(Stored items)
[Start of Attachment]

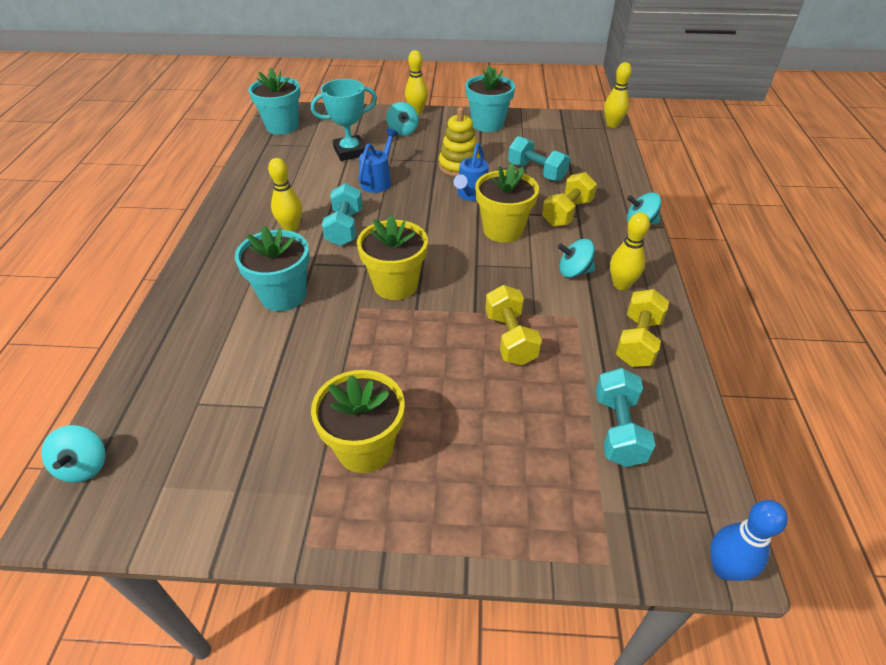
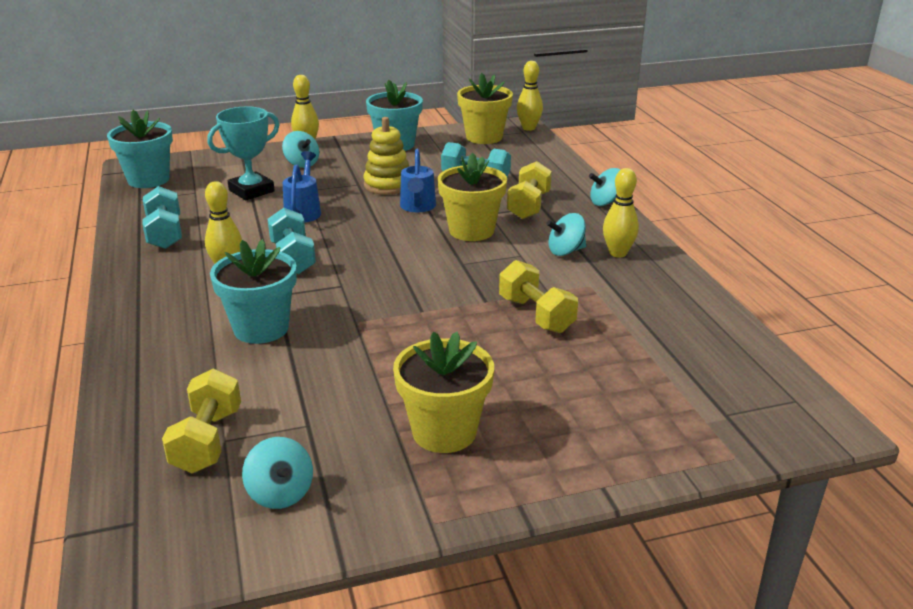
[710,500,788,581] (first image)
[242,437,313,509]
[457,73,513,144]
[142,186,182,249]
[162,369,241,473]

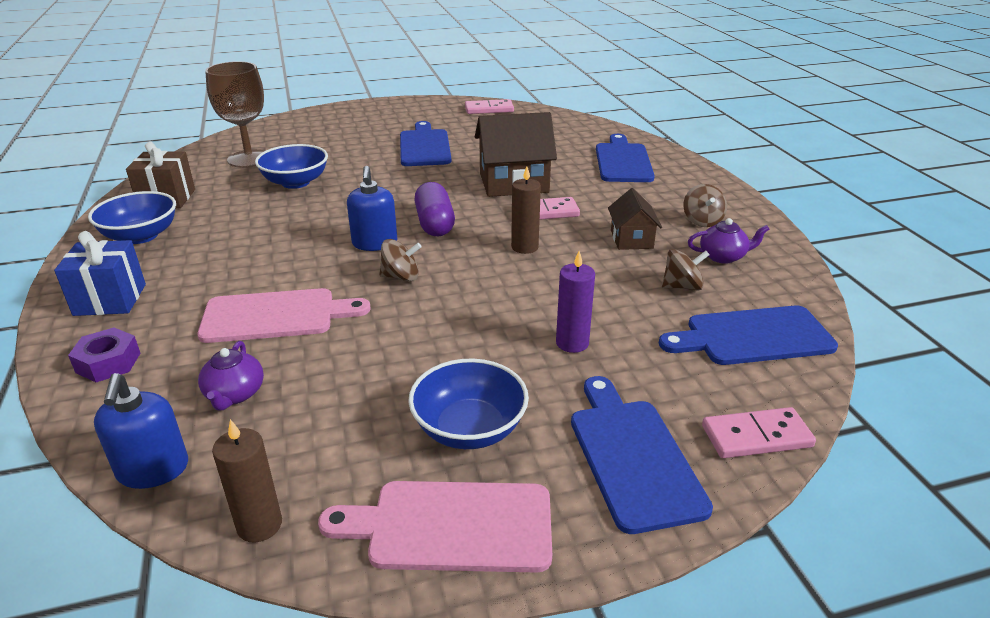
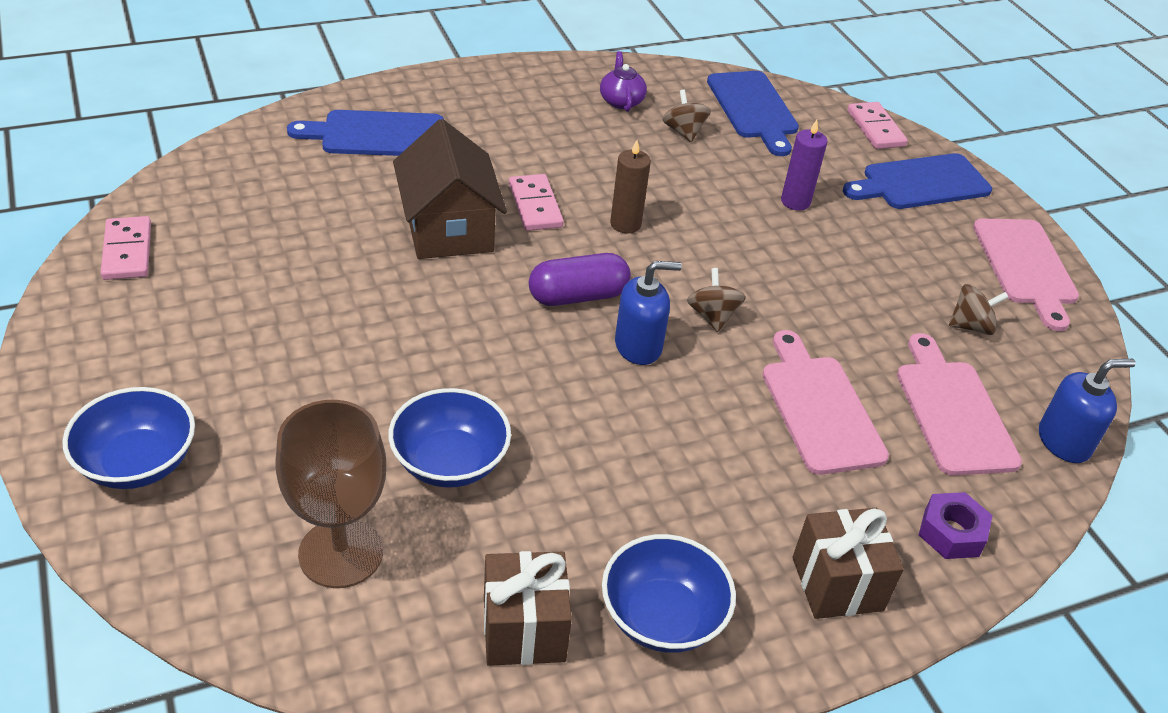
[212,419,282,543] (first image)
[400,121,451,166] (first image)
[608,188,662,250] (first image)
[62,387,195,489]
[949,284,1009,335]
[897,333,1022,476]
[792,508,904,619]

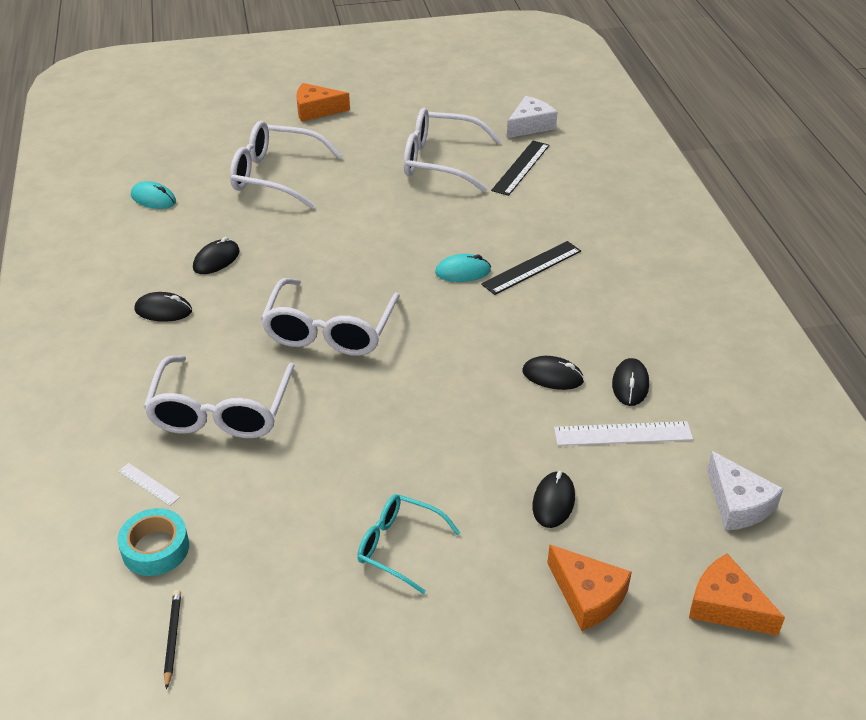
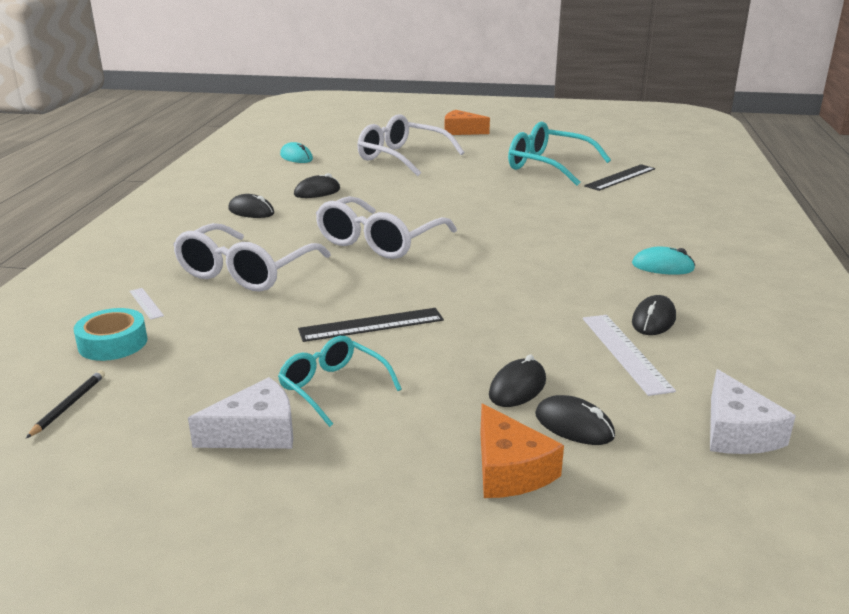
[689,554,785,636] (first image)
[632,247,695,275]
[298,308,444,342]
[188,377,293,449]
[535,395,615,445]
[508,121,611,186]
[583,315,676,396]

[End of Attachment]

**To do**
What is needed here is an exact copy of the lines from the line containing "[62,387,195,489]" through the end of the records, with every picture left out.

**Response box**
[62,387,195,489]
[949,284,1009,335]
[897,333,1022,476]
[792,508,904,619]

[689,554,785,636] (first image)
[632,247,695,275]
[298,308,444,342]
[188,377,293,449]
[535,395,615,445]
[508,121,611,186]
[583,315,676,396]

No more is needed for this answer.